[Records from a dataset]
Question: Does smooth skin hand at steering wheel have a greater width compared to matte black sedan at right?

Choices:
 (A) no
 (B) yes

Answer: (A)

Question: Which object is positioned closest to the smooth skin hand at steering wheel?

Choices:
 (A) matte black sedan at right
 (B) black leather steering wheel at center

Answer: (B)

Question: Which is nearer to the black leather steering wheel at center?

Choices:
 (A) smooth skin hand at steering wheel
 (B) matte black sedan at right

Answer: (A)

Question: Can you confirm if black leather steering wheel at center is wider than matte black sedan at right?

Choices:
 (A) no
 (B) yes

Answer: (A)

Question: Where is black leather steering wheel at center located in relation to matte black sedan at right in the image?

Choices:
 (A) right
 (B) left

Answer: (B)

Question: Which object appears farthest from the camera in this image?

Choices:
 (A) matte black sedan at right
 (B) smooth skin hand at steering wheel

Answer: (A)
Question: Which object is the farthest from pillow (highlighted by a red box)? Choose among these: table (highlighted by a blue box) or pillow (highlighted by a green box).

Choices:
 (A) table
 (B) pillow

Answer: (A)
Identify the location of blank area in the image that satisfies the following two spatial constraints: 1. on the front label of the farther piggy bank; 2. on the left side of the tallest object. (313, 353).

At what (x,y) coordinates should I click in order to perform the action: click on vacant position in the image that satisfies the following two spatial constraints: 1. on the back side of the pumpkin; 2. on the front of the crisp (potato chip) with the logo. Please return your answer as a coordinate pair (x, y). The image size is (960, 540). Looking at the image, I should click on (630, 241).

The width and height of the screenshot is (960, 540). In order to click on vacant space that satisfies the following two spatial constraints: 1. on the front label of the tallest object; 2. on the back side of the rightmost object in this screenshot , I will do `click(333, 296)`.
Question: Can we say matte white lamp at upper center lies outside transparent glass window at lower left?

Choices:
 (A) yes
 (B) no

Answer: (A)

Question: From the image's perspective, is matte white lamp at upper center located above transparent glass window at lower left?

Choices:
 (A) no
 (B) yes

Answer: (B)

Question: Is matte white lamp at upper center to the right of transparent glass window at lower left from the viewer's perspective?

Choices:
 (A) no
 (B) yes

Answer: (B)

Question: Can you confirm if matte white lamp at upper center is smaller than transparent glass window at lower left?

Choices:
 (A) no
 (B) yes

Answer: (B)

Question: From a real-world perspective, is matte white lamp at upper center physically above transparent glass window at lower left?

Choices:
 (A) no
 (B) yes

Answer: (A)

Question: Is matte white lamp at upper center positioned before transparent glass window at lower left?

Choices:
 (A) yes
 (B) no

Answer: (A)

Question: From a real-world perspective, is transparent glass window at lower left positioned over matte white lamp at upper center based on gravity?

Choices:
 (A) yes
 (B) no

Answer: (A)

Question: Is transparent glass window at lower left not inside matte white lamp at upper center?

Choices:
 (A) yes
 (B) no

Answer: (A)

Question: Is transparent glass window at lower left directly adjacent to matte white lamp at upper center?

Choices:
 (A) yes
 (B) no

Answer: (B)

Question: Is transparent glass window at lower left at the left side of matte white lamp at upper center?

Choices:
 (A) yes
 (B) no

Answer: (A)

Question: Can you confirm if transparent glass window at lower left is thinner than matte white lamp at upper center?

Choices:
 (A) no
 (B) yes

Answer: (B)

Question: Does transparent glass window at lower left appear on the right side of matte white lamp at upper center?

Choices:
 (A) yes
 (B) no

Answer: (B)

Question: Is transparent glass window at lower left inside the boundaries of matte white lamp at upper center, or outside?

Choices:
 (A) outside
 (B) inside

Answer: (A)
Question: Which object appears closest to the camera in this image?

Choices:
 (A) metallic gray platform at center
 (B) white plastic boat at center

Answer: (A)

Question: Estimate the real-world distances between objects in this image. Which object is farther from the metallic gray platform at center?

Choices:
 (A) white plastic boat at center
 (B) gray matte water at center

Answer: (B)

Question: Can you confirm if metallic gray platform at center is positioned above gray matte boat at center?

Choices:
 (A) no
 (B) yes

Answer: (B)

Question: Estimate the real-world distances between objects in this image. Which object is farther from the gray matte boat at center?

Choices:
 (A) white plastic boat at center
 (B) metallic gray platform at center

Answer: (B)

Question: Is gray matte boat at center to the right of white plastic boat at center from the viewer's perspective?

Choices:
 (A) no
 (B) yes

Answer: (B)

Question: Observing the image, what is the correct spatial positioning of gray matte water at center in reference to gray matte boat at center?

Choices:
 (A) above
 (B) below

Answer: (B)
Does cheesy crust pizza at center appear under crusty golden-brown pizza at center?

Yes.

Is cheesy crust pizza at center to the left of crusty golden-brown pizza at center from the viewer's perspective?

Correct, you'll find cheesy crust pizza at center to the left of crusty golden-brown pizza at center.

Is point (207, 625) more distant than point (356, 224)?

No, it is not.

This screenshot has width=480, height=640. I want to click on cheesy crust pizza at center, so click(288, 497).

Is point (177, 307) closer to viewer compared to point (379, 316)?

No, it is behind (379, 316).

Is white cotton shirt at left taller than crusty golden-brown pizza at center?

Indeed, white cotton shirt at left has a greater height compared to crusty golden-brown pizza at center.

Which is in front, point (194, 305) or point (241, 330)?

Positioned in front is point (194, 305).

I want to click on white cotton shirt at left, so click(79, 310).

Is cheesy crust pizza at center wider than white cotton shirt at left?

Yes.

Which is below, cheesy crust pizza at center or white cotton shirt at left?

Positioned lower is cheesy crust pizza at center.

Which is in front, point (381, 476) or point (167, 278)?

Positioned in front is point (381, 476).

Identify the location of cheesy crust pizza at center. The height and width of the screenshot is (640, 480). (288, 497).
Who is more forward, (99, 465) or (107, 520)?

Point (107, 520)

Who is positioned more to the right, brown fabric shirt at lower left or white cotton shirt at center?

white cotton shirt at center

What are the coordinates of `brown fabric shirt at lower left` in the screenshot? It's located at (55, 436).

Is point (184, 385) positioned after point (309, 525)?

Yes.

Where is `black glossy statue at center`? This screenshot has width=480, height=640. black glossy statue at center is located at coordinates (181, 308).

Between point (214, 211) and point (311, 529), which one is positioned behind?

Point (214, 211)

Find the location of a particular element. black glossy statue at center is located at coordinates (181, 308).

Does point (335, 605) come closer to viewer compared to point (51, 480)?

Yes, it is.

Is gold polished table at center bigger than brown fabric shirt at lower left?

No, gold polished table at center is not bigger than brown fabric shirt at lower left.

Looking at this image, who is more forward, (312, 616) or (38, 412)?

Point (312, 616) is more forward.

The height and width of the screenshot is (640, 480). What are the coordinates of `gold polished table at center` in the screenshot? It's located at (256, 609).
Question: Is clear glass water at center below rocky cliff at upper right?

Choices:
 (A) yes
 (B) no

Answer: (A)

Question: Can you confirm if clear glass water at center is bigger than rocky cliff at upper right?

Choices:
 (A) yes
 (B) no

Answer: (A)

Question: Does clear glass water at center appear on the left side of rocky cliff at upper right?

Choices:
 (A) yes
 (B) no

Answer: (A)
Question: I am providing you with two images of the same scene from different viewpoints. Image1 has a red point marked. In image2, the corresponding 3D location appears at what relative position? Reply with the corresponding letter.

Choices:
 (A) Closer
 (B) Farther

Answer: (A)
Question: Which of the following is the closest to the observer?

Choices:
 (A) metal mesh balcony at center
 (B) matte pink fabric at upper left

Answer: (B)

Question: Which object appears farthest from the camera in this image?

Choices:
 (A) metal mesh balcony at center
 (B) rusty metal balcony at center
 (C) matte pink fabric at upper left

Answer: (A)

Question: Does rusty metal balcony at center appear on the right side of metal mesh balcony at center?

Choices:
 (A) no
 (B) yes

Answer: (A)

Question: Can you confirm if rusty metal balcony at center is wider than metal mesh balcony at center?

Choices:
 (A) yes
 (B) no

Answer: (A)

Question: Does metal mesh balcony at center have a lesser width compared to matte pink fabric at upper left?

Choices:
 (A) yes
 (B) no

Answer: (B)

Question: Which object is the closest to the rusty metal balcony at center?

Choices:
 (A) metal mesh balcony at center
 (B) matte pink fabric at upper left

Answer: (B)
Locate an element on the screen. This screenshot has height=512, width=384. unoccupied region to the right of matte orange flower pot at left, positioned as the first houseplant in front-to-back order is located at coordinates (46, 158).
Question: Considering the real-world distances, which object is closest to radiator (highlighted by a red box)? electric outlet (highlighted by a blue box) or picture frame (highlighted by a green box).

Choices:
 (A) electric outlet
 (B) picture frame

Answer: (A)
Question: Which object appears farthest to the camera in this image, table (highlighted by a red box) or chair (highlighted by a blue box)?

Short task
Return, unchanged, the lines of data from the line containing "Yes, it is." through the line containing "(B) Farther", with both of those lines included.

Task result
Yes, it is.

Is gold polished table at center bigger than brown fabric shirt at lower left?

No, gold polished table at center is not bigger than brown fabric shirt at lower left.

Looking at this image, who is more forward, (312, 616) or (38, 412)?

Point (312, 616) is more forward.

The height and width of the screenshot is (640, 480). What are the coordinates of `gold polished table at center` in the screenshot? It's located at (256, 609).
Question: Is clear glass water at center below rocky cliff at upper right?

Choices:
 (A) yes
 (B) no

Answer: (A)

Question: Can you confirm if clear glass water at center is bigger than rocky cliff at upper right?

Choices:
 (A) yes
 (B) no

Answer: (A)

Question: Does clear glass water at center appear on the left side of rocky cliff at upper right?

Choices:
 (A) yes
 (B) no

Answer: (A)
Question: I am providing you with two images of the same scene from different viewpoints. Image1 has a red point marked. In image2, the corresponding 3D location appears at what relative position? Reply with the corresponding letter.

Choices:
 (A) Closer
 (B) Farther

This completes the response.